[[ Data for review, beginning ]]

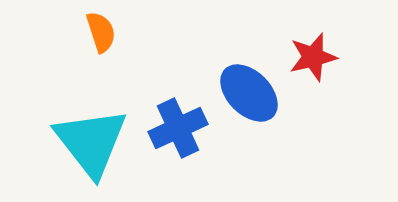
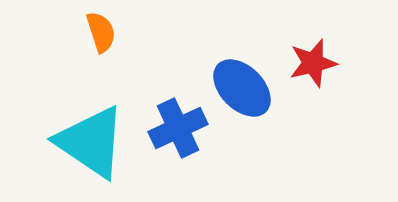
red star: moved 6 px down
blue ellipse: moved 7 px left, 5 px up
cyan triangle: rotated 18 degrees counterclockwise
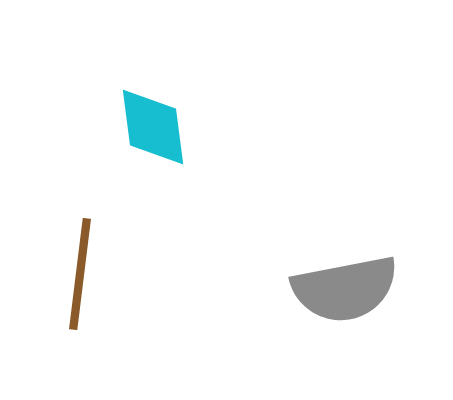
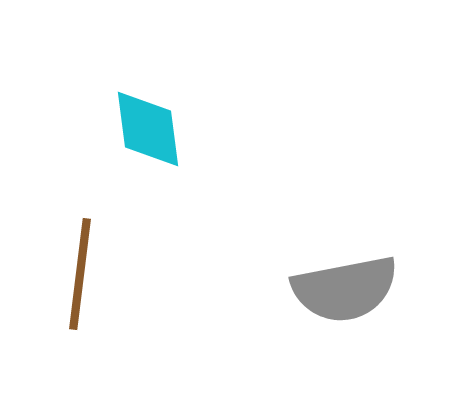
cyan diamond: moved 5 px left, 2 px down
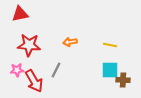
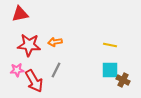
orange arrow: moved 15 px left
brown cross: rotated 24 degrees clockwise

[[ Data for review, end ]]

Using the records above, select and copy every line that has the word "down".

red star: moved 6 px down
cyan diamond: moved 5 px left, 2 px down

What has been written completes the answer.